• [Brief]:
Using the material below, print the line that contains "purple semicircle: (163, 312)", the line that contains "gray trapezoid: (260, 556)", and every line in between, exactly and nothing else.

• [Entries shown]:
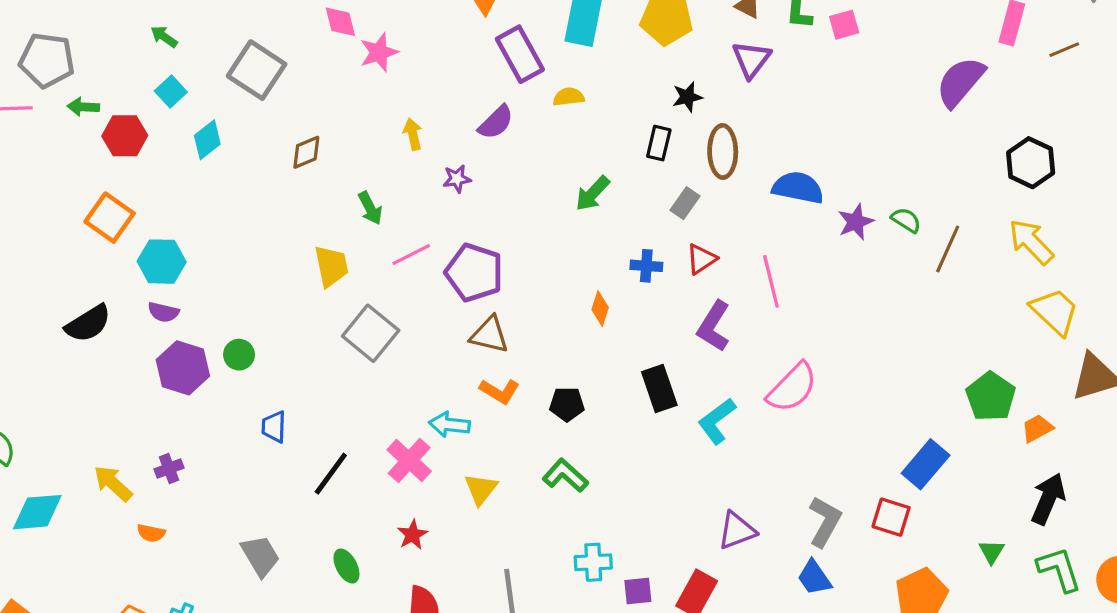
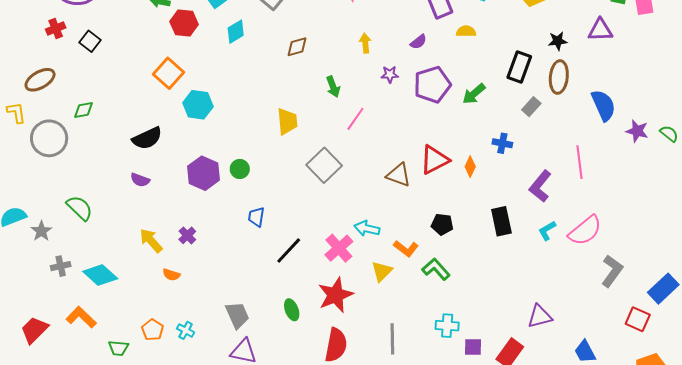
purple triangle: (751, 59) -> (600, 30), moved, turned 44
black star: (687, 97) -> (558, 41), moved
purple semicircle: (496, 122) -> (418, 42), size x0.7
black rectangle: (659, 143) -> (519, 67), size x1.4
blue semicircle: (798, 188) -> (603, 105), turned 48
purple star: (856, 222) -> (637, 131), turned 30
pink line: (411, 255) -> (355, 119), turned -35
red triangle: (701, 259) -> (434, 160), moved, size x1.5
yellow trapezoid: (331, 266) -> (287, 121), moved
purple pentagon: (474, 273) -> (432, 85), moved, turned 30
purple semicircle: (163, 312) -> (140, 180), moved
orange L-shape: (500, 391) -> (406, 249), moved
cyan L-shape: (717, 421) -> (547, 231), moved, size x0.7
purple cross: (169, 469) -> (187, 235), turned -30
cyan diamond: (37, 512) -> (100, 275), moved, turned 40
gray L-shape: (825, 522) -> (612, 271), moved
red star: (412, 535) -> (336, 295), size x1.8
gray trapezoid: (260, 556) -> (237, 315), moved

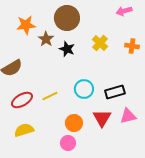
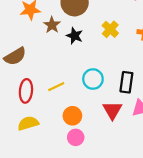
black rectangle: (115, 92) -> (126, 82), turned -66
red ellipse: (22, 100) -> (26, 91), turned -55
orange circle: (74, 123) -> (72, 116), moved

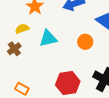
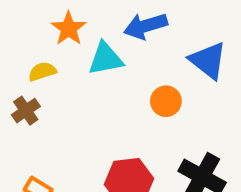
cyan triangle: (48, 38) -> (106, 59), moved

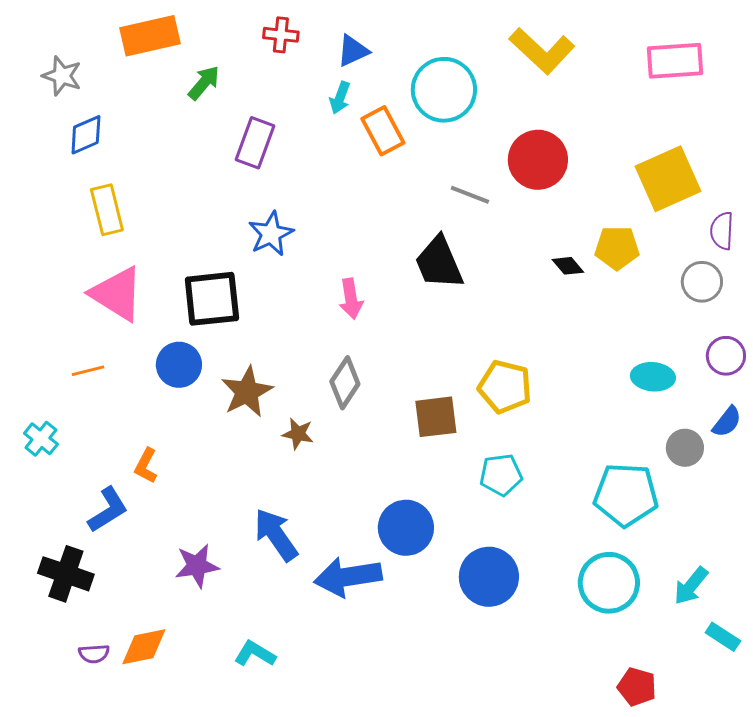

• [Response to the task]:
purple semicircle: (163, 312) -> (140, 180), moved
orange L-shape: (500, 391) -> (406, 249), moved
cyan L-shape: (717, 421) -> (547, 231), moved, size x0.7
purple cross: (169, 469) -> (187, 235), turned -30
cyan diamond: (37, 512) -> (100, 275), moved, turned 40
gray L-shape: (825, 522) -> (612, 271), moved
red star: (412, 535) -> (336, 295), size x1.8
gray trapezoid: (260, 556) -> (237, 315), moved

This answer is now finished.